*WHAT YOU SHOULD DO*.
Copy out every line of text from the entries below, character for character and in the same order, leaving out the pictures.

* START DATASET RECORDS *

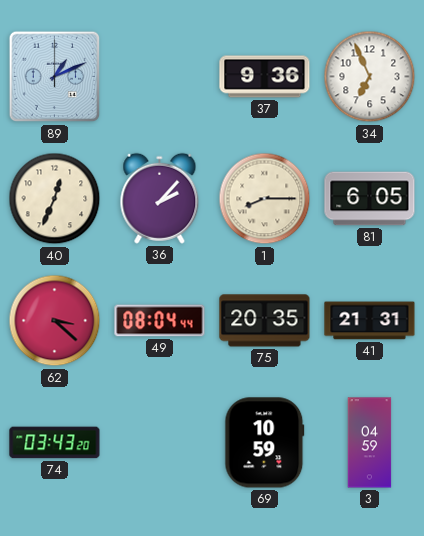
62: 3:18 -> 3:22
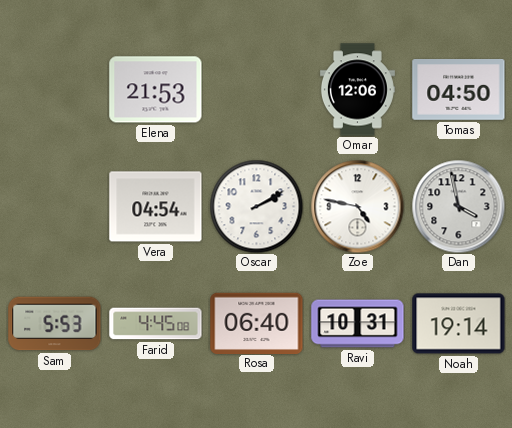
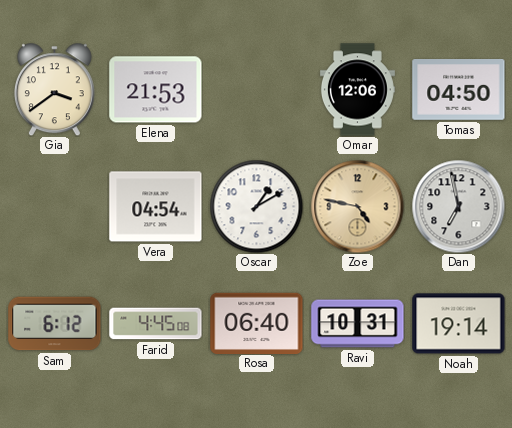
Gia: none -> 3:39
Oscar: 2:10 -> 1:10
Zoe dial: white -> champagne
Dan: 3:58 -> 6:58
Sam: 5:53 -> 6:12
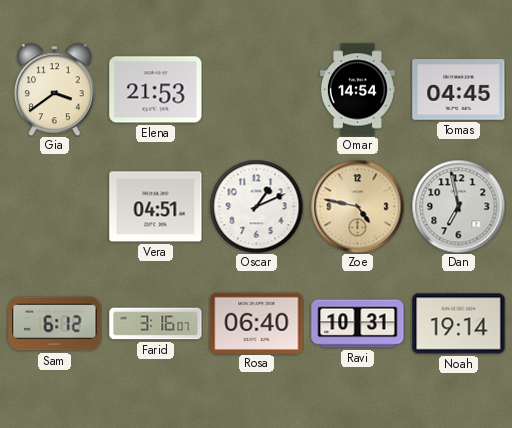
Omar: 12:06 -> 14:54
Tomas: 04:50 -> 04:45
Vera: 04:54 -> 04:51
Oscar: 1:10 -> 1:11
Farid: 4:45 -> 3:16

* END DATASET RECORDS *

*TASK OUTPUT*.
62: 3:18 -> 3:22
Gia: none -> 3:39
Oscar: 2:10 -> 1:10
Zoe dial: white -> champagne
Dan: 3:58 -> 6:58
Sam: 5:53 -> 6:12
Omar: 12:06 -> 14:54
Tomas: 04:50 -> 04:45
Vera: 04:54 -> 04:51
Oscar: 1:10 -> 1:11
Farid: 4:45 -> 3:16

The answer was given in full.